PROBLEM DESCRIPTION: The answer must be the full listing, restated word for word.

SUPPLIED DATA:
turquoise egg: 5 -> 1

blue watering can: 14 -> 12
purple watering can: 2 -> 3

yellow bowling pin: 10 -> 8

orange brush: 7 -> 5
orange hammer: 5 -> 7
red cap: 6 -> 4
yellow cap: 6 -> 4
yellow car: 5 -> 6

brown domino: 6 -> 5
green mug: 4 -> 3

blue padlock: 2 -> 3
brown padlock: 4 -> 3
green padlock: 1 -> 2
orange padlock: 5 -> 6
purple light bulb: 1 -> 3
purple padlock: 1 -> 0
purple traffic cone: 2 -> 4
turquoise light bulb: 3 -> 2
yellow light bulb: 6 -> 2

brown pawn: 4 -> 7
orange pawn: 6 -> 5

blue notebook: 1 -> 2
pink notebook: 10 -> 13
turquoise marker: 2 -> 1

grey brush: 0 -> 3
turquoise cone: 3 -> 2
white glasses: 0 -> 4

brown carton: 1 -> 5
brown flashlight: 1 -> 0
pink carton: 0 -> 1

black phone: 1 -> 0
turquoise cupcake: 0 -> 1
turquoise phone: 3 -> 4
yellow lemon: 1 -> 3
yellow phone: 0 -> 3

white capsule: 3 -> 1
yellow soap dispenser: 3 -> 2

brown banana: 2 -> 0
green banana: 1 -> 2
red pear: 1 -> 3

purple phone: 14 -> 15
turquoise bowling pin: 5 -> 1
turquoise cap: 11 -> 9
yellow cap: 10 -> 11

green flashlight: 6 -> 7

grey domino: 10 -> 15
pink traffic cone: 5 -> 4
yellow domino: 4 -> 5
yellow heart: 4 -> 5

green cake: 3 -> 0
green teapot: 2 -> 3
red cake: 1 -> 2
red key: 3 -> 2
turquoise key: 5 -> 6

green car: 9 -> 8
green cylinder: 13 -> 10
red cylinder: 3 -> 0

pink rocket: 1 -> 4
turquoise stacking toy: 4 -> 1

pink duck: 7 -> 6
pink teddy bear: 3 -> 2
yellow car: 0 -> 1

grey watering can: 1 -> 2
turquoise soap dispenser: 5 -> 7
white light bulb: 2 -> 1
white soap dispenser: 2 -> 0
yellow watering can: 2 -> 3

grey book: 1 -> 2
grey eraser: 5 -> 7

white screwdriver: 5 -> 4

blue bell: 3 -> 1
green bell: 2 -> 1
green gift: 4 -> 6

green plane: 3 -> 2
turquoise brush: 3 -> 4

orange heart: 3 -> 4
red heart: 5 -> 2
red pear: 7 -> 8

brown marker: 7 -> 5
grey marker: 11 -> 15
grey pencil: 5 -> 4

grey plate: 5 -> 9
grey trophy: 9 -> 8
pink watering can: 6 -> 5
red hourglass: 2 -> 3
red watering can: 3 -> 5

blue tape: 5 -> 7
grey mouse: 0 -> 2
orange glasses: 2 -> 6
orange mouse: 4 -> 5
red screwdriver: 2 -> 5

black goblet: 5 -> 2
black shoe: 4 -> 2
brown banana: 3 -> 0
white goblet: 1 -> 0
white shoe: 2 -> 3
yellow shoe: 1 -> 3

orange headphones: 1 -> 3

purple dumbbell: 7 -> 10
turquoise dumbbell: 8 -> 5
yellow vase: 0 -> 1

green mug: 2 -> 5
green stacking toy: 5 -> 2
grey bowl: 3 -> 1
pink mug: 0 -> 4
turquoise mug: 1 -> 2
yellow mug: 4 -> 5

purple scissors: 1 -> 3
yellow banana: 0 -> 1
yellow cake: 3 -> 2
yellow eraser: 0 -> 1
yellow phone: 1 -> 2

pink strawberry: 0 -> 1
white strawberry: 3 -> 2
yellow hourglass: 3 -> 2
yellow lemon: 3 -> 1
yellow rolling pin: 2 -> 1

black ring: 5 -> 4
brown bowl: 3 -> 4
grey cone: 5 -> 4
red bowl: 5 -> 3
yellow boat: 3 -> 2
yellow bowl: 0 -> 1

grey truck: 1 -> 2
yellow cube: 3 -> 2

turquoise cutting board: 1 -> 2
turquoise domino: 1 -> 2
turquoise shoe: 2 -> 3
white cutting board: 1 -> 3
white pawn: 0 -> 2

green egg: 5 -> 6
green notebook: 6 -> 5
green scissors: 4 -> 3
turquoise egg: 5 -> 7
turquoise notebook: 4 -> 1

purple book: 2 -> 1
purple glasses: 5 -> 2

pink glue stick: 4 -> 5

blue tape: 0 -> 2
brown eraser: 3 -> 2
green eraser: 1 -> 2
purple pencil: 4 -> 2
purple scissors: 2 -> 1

EXERCISE SOLUTION:
turquoise egg: 5 -> 1

blue watering can: 14 -> 12
purple watering can: 2 -> 3

yellow bowling pin: 10 -> 8

orange brush: 7 -> 5
orange hammer: 5 -> 7
red cap: 6 -> 4
yellow cap: 6 -> 4
yellow car: 5 -> 6

brown domino: 6 -> 5
green mug: 4 -> 3

blue padlock: 2 -> 3
brown padlock: 4 -> 3
green padlock: 1 -> 2
orange padlock: 5 -> 6
purple light bulb: 1 -> 3
purple padlock: 1 -> 0
purple traffic cone: 2 -> 4
turquoise light bulb: 3 -> 2
yellow light bulb: 6 -> 2

brown pawn: 4 -> 7
orange pawn: 6 -> 5

blue notebook: 1 -> 2
pink notebook: 10 -> 13
turquoise marker: 2 -> 1

grey brush: 0 -> 3
turquoise cone: 3 -> 2
white glasses: 0 -> 4

brown carton: 1 -> 5
brown flashlight: 1 -> 0
pink carton: 0 -> 1

black phone: 1 -> 0
turquoise cupcake: 0 -> 1
turquoise phone: 3 -> 4
yellow lemon: 1 -> 3
yellow phone: 0 -> 3

white capsule: 3 -> 1
yellow soap dispenser: 3 -> 2

brown banana: 2 -> 0
green banana: 1 -> 2
red pear: 1 -> 3

purple phone: 14 -> 15
turquoise bowling pin: 5 -> 1
turquoise cap: 11 -> 9
yellow cap: 10 -> 11

green flashlight: 6 -> 7

grey domino: 10 -> 15
pink traffic cone: 5 -> 4
yellow domino: 4 -> 5
yellow heart: 4 -> 5

green cake: 3 -> 0
green teapot: 2 -> 3
red cake: 1 -> 2
red key: 3 -> 2
turquoise key: 5 -> 6

green car: 9 -> 8
green cylinder: 13 -> 10
red cylinder: 3 -> 0

pink rocket: 1 -> 4
turquoise stacking toy: 4 -> 1

pink duck: 7 -> 6
pink teddy bear: 3 -> 2
yellow car: 0 -> 1

grey watering can: 1 -> 2
turquoise soap dispenser: 5 -> 7
white light bulb: 2 -> 1
white soap dispenser: 2 -> 0
yellow watering can: 2 -> 3

grey book: 1 -> 2
grey eraser: 5 -> 7

white screwdriver: 5 -> 4

blue bell: 3 -> 1
green bell: 2 -> 1
green gift: 4 -> 6

green plane: 3 -> 2
turquoise brush: 3 -> 4

orange heart: 3 -> 4
red heart: 5 -> 2
red pear: 7 -> 8

brown marker: 7 -> 5
grey marker: 11 -> 15
grey pencil: 5 -> 4

grey plate: 5 -> 9
grey trophy: 9 -> 8
pink watering can: 6 -> 5
red hourglass: 2 -> 3
red watering can: 3 -> 5

blue tape: 5 -> 7
grey mouse: 0 -> 2
orange glasses: 2 -> 6
orange mouse: 4 -> 5
red screwdriver: 2 -> 5

black goblet: 5 -> 2
black shoe: 4 -> 2
brown banana: 3 -> 0
white goblet: 1 -> 0
white shoe: 2 -> 3
yellow shoe: 1 -> 3

orange headphones: 1 -> 3

purple dumbbell: 7 -> 10
turquoise dumbbell: 8 -> 5
yellow vase: 0 -> 1

green mug: 2 -> 5
green stacking toy: 5 -> 2
grey bowl: 3 -> 1
pink mug: 0 -> 4
turquoise mug: 1 -> 2
yellow mug: 4 -> 5

purple scissors: 1 -> 3
yellow banana: 0 -> 1
yellow cake: 3 -> 2
yellow eraser: 0 -> 1
yellow phone: 1 -> 2

pink strawberry: 0 -> 1
white strawberry: 3 -> 2
yellow hourglass: 3 -> 2
yellow lemon: 3 -> 1
yellow rolling pin: 2 -> 1

black ring: 5 -> 4
brown bowl: 3 -> 4
grey cone: 5 -> 4
red bowl: 5 -> 3
yellow boat: 3 -> 2
yellow bowl: 0 -> 1

grey truck: 1 -> 2
yellow cube: 3 -> 2

turquoise cutting board: 1 -> 2
turquoise domino: 1 -> 2
turquoise shoe: 2 -> 3
white cutting board: 1 -> 3
white pawn: 0 -> 2

green egg: 5 -> 6
green notebook: 6 -> 5
green scissors: 4 -> 3
turquoise egg: 5 -> 7
turquoise notebook: 4 -> 1

purple book: 2 -> 1
purple glasses: 5 -> 2

pink glue stick: 4 -> 5

blue tape: 0 -> 2
brown eraser: 3 -> 2
green eraser: 1 -> 2
purple pencil: 4 -> 2
purple scissors: 2 -> 1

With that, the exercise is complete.